• Task description: From the data below, copy out every line in which the word "degrees" occurs.

++++++++++

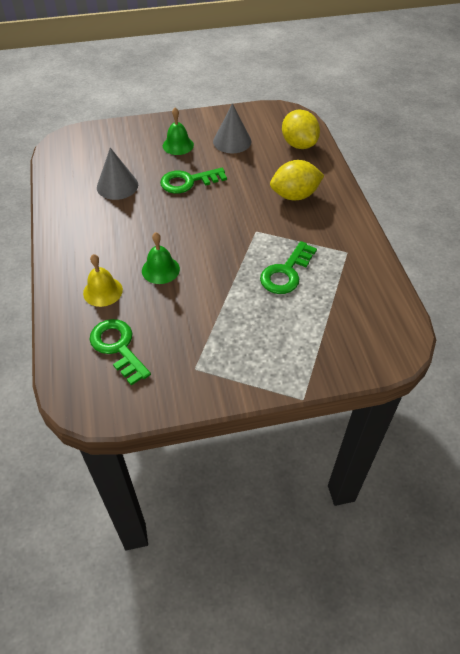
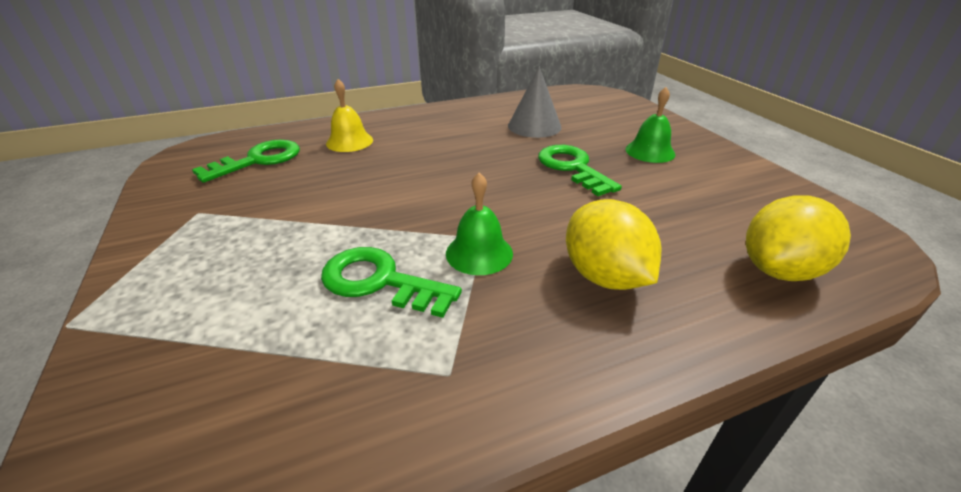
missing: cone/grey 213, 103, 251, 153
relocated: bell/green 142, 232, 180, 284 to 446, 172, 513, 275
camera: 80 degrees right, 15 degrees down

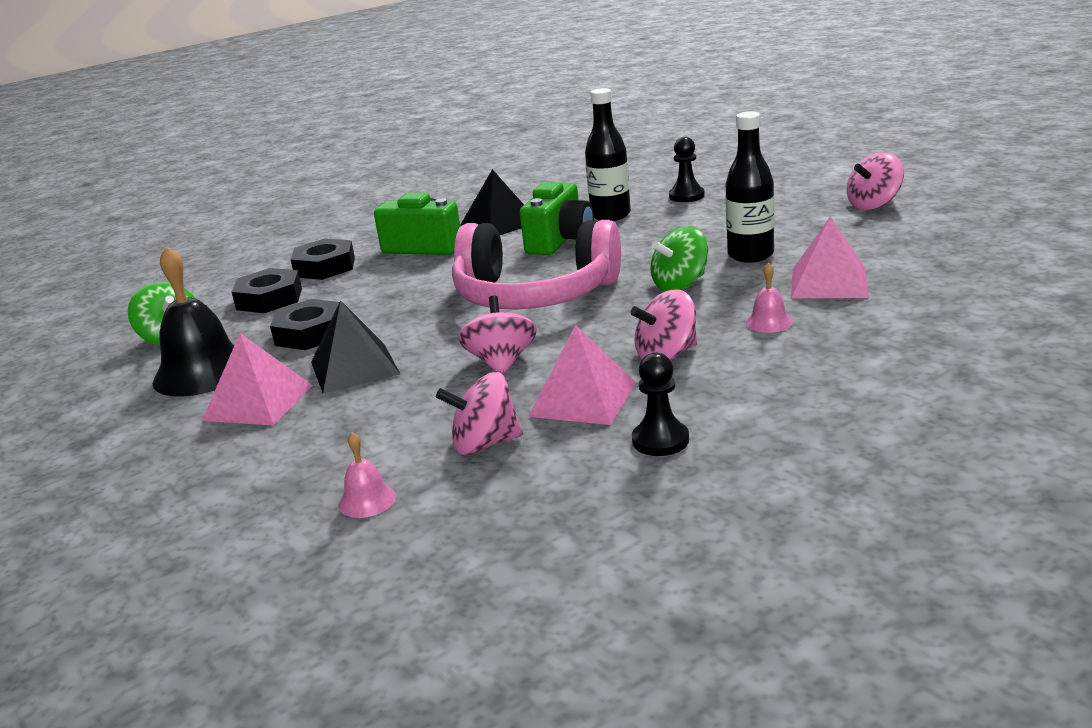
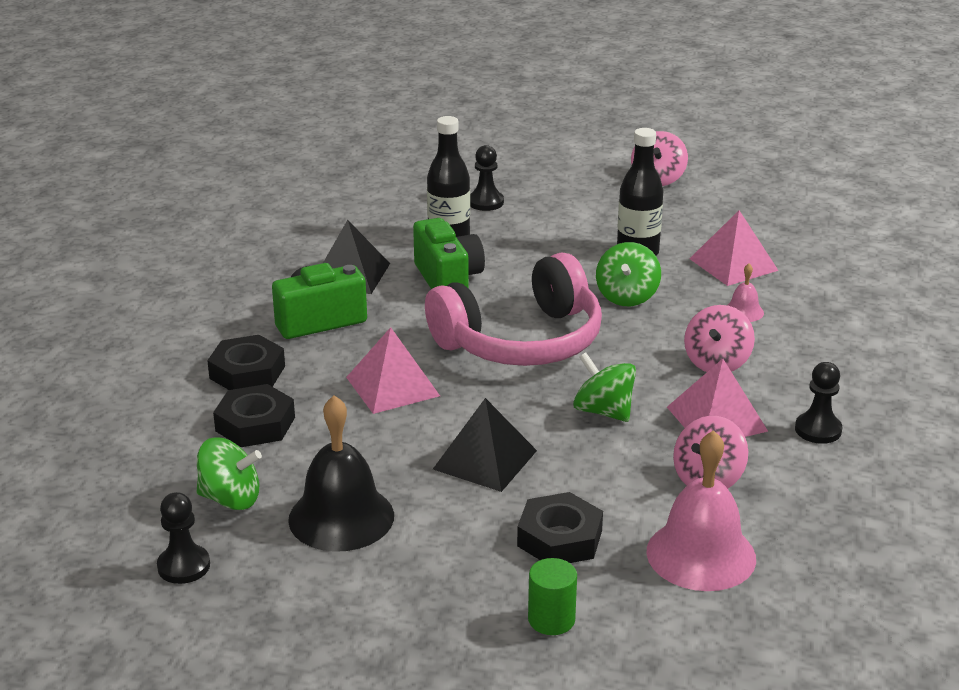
appeared: pawn/black 157, 492, 210, 584; cylinder/green 528, 558, 577, 635
relocated: pyramid/pink 202, 333, 312, 426 to 346, 327, 440, 414; nut/black 270, 299, 339, 350 to 517, 492, 603, 563
colour: spinning top/pink 458, 296, 537, 375 to spinning top/green 573, 352, 636, 422
size: bell/pink 338, 432, 396, 518 = 646, 430, 756, 591 x2.17
camera: 45 degrees left, 5 degrees up

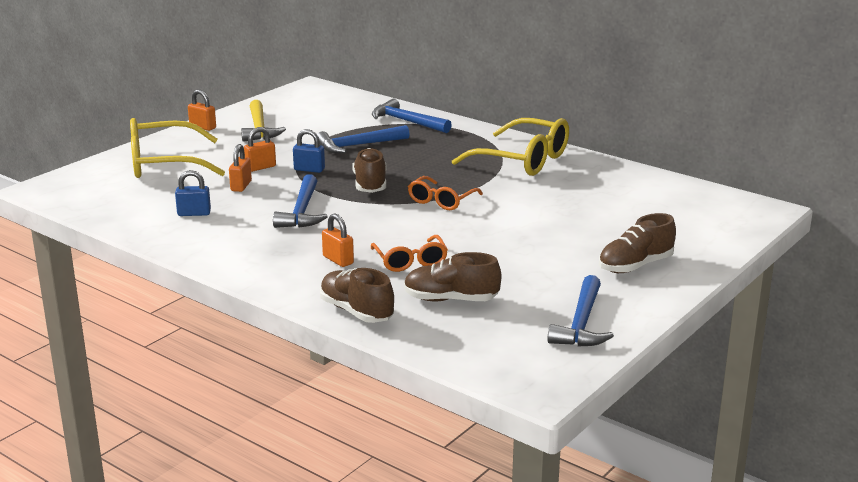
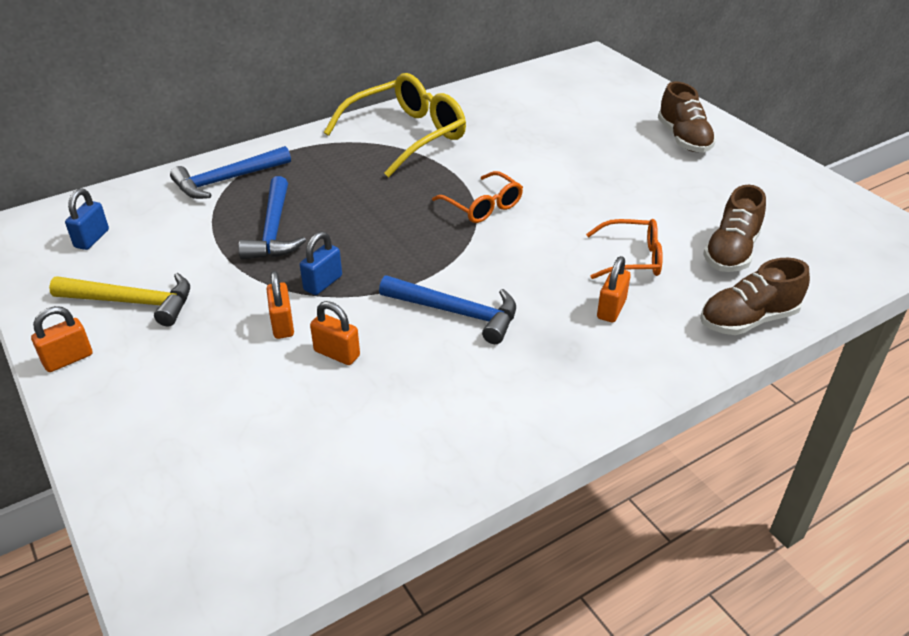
missing: glasses/yellow 130, 118, 225, 178; shoe/brown 352, 148, 386, 193; hammer/blue 547, 275, 614, 347
relocated: padlock/blue 175, 170, 211, 216 to 65, 188, 109, 250
spun: padlock/orange 322, 213, 354, 267 = 597, 256, 631, 322 45 degrees counterclockwise
camera: 70 degrees left, 15 degrees up

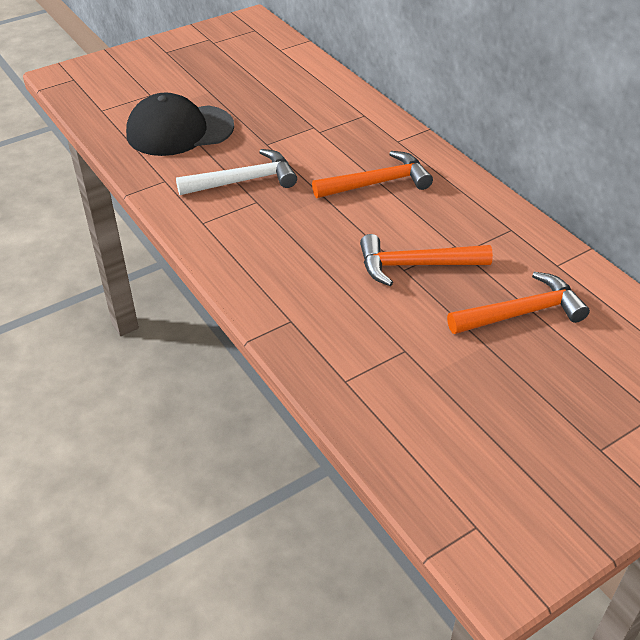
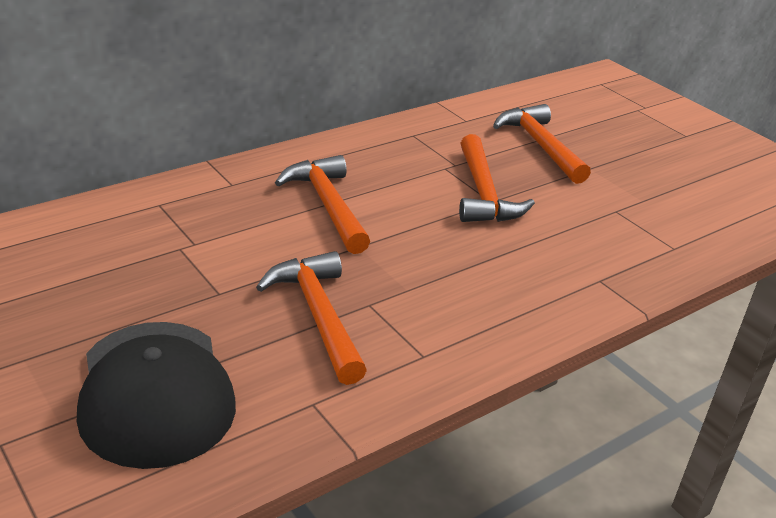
colour: hammer/white 176, 149, 297, 195 to hammer/orange 256, 251, 367, 385
camera: 95 degrees left, 10 degrees down

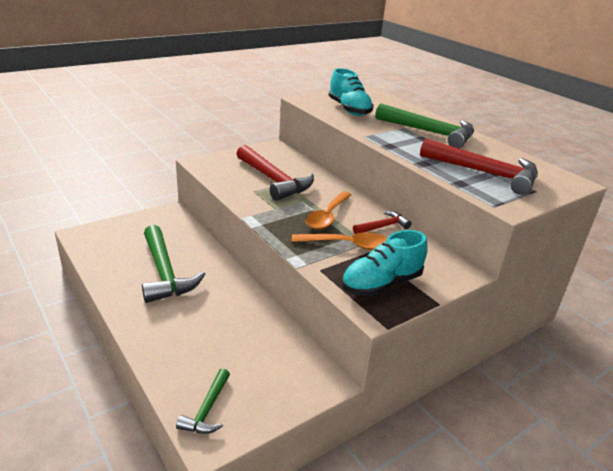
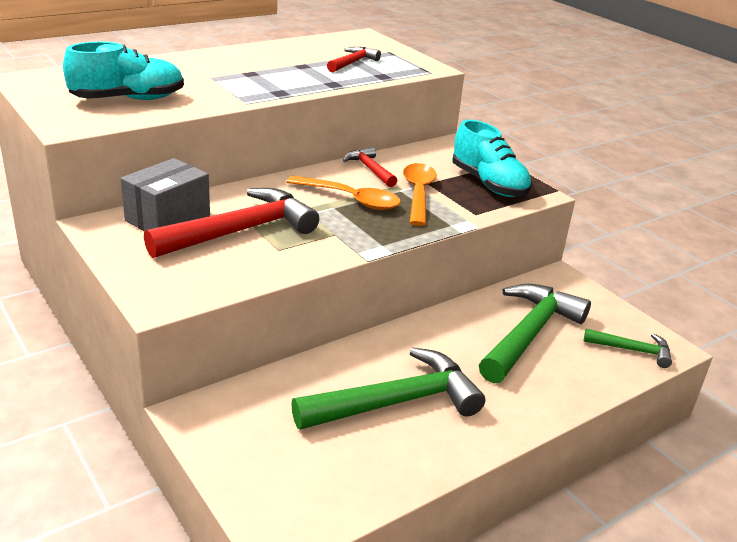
appeared: box/grey 121, 158, 210, 231
relocated: hammer/green 375, 103, 474, 148 to 479, 284, 591, 383
size: hammer/red 420, 138, 538, 195 = 327, 47, 381, 72 x0.52
camera: 90 degrees left, 0 degrees up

++++++++++

• Task output:
camera: 80 degrees right, 15 degrees down
camera: 45 degrees left, 5 degrees up
spun: padlock/orange 322, 213, 354, 267 = 597, 256, 631, 322 45 degrees counterclockwise
camera: 70 degrees left, 15 degrees up
camera: 95 degrees left, 10 degrees down
camera: 90 degrees left, 0 degrees up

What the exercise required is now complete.